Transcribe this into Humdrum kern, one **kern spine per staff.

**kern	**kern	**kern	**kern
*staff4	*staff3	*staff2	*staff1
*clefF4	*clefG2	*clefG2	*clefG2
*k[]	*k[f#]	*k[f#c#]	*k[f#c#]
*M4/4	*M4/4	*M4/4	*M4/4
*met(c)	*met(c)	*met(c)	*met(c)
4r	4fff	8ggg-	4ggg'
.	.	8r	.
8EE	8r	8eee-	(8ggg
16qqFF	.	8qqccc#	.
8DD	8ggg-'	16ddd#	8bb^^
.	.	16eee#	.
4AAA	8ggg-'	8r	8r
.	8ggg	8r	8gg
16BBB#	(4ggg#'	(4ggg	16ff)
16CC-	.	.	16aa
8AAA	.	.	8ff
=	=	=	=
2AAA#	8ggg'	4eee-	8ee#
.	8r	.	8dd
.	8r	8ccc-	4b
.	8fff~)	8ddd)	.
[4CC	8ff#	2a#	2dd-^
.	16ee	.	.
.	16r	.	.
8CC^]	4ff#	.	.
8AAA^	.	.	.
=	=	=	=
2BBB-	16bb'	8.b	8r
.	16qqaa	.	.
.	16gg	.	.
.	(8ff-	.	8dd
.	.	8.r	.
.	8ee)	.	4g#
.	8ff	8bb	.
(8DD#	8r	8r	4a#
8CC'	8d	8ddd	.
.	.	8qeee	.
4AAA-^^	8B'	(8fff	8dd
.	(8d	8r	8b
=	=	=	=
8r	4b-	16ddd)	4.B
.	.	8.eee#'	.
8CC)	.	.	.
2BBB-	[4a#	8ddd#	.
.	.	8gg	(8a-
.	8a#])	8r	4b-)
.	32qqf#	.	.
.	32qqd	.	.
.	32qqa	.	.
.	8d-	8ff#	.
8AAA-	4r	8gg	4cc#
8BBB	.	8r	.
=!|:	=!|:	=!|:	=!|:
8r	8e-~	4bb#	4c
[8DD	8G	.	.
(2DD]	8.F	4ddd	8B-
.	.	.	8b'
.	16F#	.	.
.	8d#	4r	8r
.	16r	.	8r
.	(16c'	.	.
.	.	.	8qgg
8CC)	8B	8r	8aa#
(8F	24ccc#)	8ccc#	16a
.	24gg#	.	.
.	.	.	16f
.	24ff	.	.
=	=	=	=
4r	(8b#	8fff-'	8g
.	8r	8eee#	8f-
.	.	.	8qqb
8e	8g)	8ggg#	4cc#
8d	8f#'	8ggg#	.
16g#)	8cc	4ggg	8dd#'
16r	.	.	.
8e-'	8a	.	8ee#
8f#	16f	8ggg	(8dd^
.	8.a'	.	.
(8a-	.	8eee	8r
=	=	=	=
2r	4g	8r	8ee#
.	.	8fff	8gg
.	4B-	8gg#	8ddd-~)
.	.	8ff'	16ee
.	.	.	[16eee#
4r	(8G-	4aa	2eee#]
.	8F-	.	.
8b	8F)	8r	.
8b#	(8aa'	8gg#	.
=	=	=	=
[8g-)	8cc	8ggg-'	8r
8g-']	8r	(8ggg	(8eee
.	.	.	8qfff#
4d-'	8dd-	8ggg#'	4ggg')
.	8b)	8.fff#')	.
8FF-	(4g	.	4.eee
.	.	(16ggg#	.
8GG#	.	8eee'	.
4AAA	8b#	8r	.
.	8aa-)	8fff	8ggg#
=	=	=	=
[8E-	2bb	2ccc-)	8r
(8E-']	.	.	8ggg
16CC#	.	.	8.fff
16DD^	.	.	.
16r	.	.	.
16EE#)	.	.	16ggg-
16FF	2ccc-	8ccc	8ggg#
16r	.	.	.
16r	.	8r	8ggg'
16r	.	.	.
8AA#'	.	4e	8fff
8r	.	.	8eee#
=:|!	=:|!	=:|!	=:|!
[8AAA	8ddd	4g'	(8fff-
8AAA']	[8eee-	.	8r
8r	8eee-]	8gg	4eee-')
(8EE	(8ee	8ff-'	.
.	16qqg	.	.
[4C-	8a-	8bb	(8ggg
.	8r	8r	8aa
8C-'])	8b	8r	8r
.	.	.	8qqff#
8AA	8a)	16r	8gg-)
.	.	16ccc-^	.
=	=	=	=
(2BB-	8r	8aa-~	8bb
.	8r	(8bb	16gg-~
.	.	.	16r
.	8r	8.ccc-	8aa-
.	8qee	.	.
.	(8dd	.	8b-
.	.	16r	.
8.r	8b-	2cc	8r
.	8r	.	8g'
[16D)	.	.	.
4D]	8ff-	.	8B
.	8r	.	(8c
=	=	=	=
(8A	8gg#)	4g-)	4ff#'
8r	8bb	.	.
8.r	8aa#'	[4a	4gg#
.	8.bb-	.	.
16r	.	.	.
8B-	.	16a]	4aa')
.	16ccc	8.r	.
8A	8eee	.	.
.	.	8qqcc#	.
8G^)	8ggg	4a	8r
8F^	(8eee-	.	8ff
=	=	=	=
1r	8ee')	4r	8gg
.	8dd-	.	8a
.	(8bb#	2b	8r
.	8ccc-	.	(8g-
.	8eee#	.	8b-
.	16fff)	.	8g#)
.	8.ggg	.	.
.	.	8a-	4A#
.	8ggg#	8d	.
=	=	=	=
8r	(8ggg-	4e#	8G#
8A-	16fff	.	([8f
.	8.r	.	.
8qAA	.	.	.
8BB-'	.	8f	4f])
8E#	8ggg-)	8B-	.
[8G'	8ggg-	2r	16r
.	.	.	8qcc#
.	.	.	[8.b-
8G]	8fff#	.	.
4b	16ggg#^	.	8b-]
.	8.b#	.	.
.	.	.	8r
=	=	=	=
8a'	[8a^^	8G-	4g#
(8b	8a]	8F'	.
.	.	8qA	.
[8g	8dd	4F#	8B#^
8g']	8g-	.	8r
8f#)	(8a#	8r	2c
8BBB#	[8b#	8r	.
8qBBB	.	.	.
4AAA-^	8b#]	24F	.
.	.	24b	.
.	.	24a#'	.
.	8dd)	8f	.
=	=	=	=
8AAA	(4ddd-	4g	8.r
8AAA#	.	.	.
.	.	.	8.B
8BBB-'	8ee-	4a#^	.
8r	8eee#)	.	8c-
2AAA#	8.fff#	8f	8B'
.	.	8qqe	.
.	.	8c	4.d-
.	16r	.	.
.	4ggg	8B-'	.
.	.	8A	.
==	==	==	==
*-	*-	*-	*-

────────

Please tally how many of the lines above contain the string "kern", treating uppercase and lowercase as different, and reply with the number alone.

2